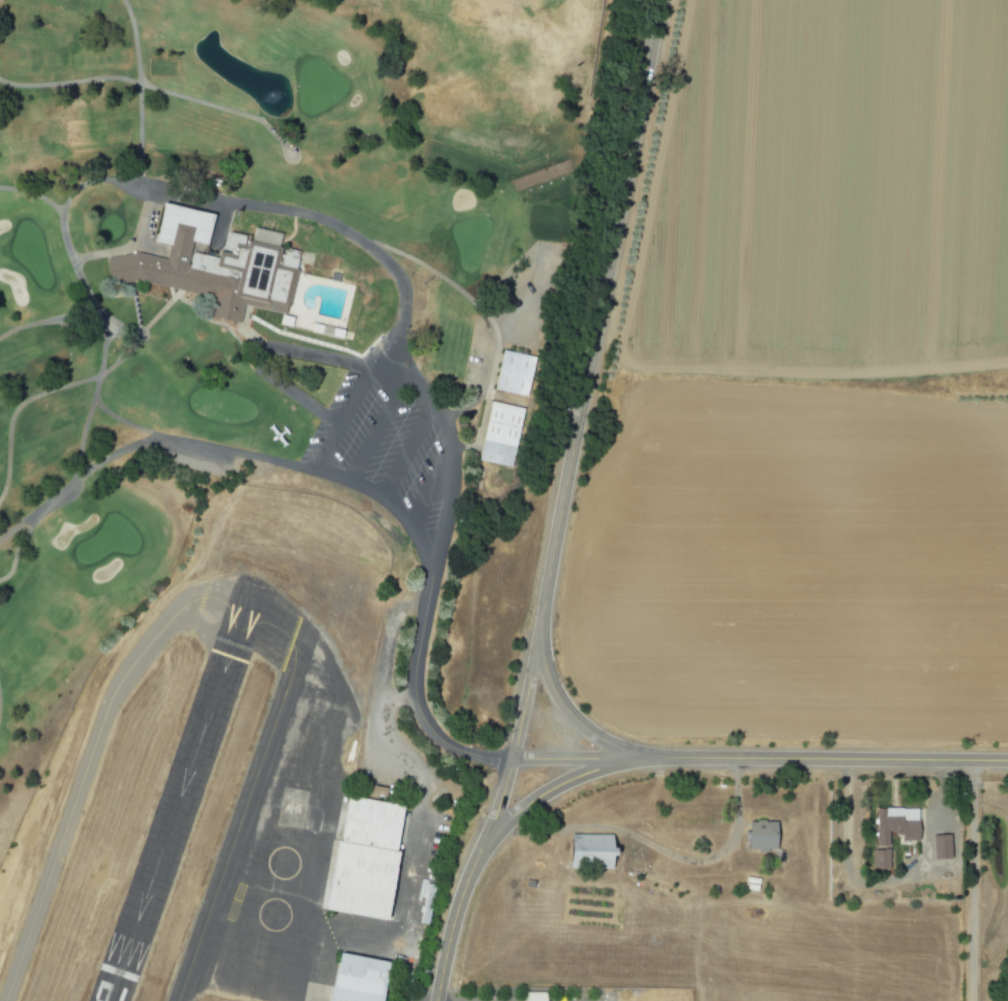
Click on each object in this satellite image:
road: (365, 243)
building: (206, 267)
road: (261, 352)
building: (511, 373)
road: (361, 379)
road: (479, 387)
road: (578, 418)
road: (375, 428)
building: (498, 434)
road: (144, 441)
road: (404, 452)
road: (429, 488)
park: (115, 511)
airport runway: (249, 579)
airport taxiway: (232, 594)
airport taxiway: (339, 672)
road: (417, 695)
road: (570, 711)
road: (573, 758)
road: (821, 758)
airport: (256, 781)
road: (556, 787)
building: (894, 824)
airport hangar: (377, 826)
building: (377, 826)
building: (759, 835)
road: (653, 843)
building: (939, 846)
building: (587, 850)
building: (878, 858)
road: (971, 880)
road: (884, 881)
airport hangar: (364, 882)
building: (364, 882)
building: (424, 903)
road: (455, 915)
airport hangar: (363, 980)
building: (363, 980)
building: (532, 996)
● ● ● ● ● ● ●
_Work request_
Write out every record above exactly, leaving no picture in the result.

_Reply to the task_
Click on each object in this satellite image:
road: (365, 243)
building: (206, 267)
road: (261, 352)
building: (511, 373)
road: (361, 379)
road: (479, 387)
road: (578, 418)
road: (375, 428)
building: (498, 434)
road: (144, 441)
road: (404, 452)
road: (429, 488)
park: (115, 511)
airport runway: (249, 579)
airport taxiway: (232, 594)
airport taxiway: (339, 672)
road: (417, 695)
road: (570, 711)
road: (573, 758)
road: (821, 758)
airport: (256, 781)
road: (556, 787)
building: (894, 824)
airport hangar: (377, 826)
building: (377, 826)
building: (759, 835)
road: (653, 843)
building: (939, 846)
building: (587, 850)
building: (878, 858)
road: (971, 880)
road: (884, 881)
airport hangar: (364, 882)
building: (364, 882)
building: (424, 903)
road: (455, 915)
airport hangar: (363, 980)
building: (363, 980)
building: (532, 996)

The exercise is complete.